- **WHAT THE TASK ASKS**: The reply should hold every line of the listing exactly, and none of its images.

- **RECORDS SHOWN**:
──────────────────────────────

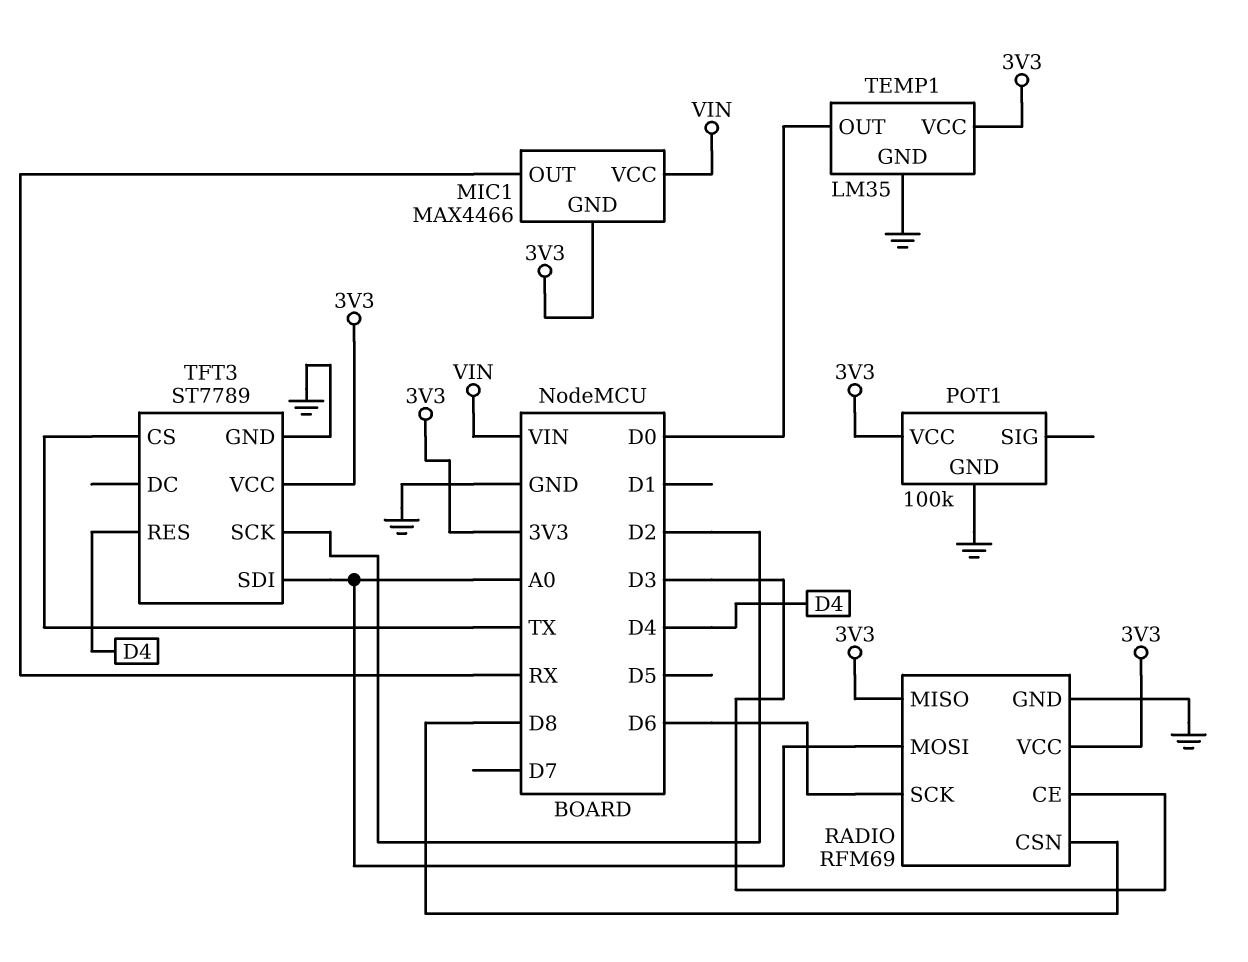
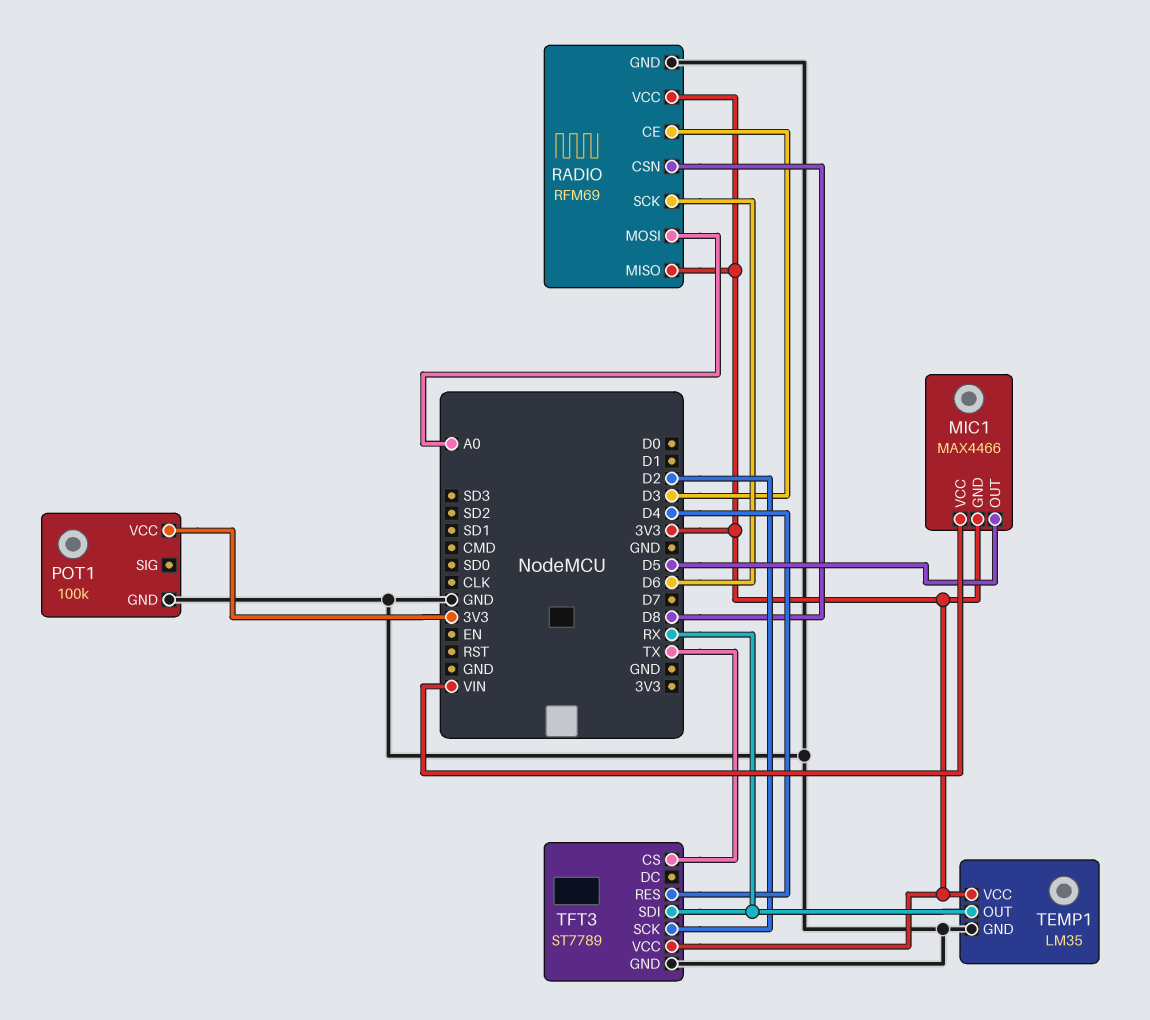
MIC1 pin OUT: RX -> D5
TEMP1 pin OUT: D0 -> RX
TFT3 pin SDI: A0 -> RX

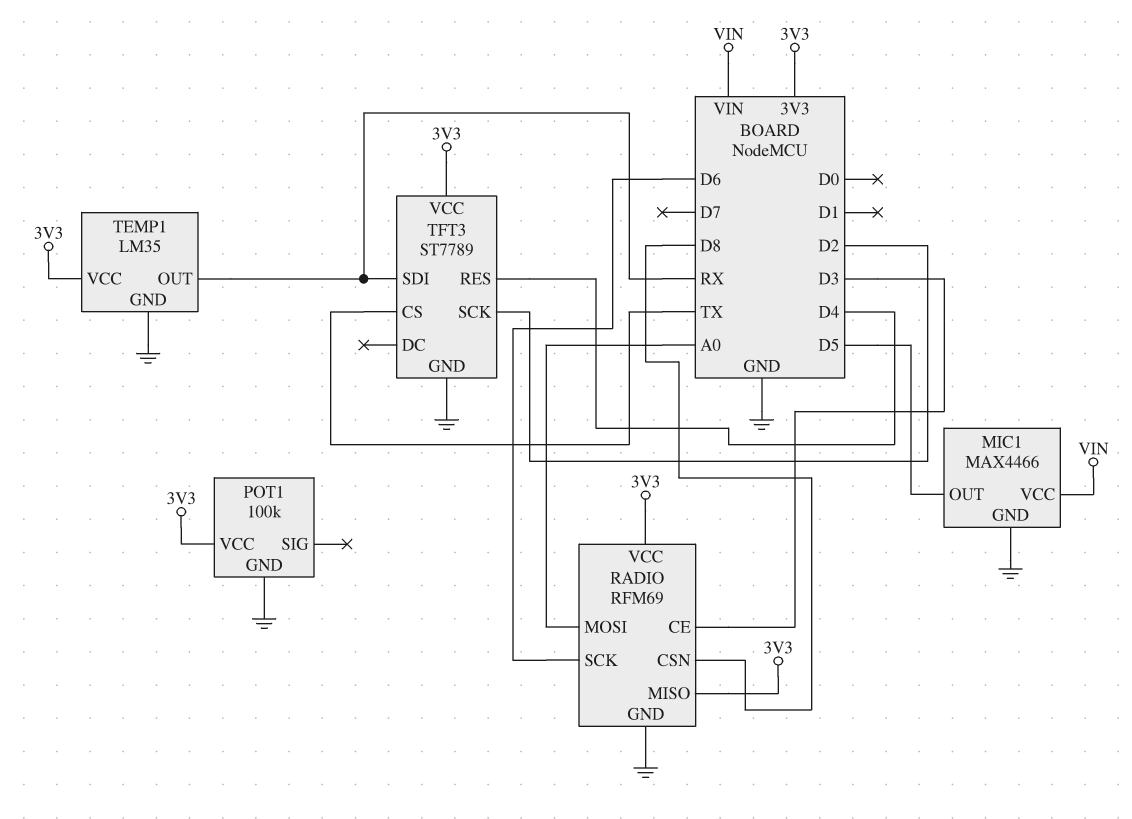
MIC1 pin GND: 3V3 -> GND

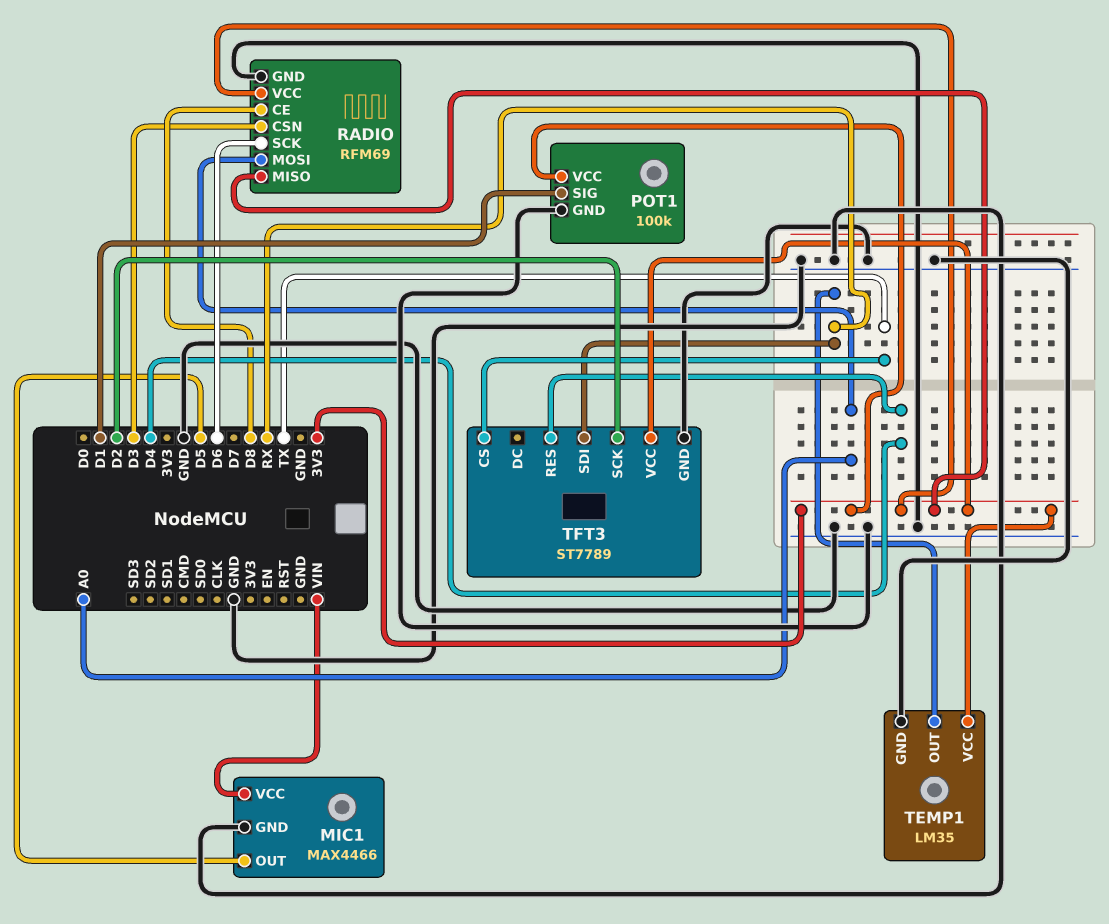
POT1 pin SIG: none -> D1
RADIO pin CE: D3 -> D8
RADIO pin CSN: D8 -> D3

──────────────────────────────

- **EXPECTED ANSWER**:
MIC1 pin OUT: RX -> D5
TEMP1 pin OUT: D0 -> RX
TFT3 pin SDI: A0 -> RX

MIC1 pin GND: 3V3 -> GND

POT1 pin SIG: none -> D1
RADIO pin CE: D3 -> D8
RADIO pin CSN: D8 -> D3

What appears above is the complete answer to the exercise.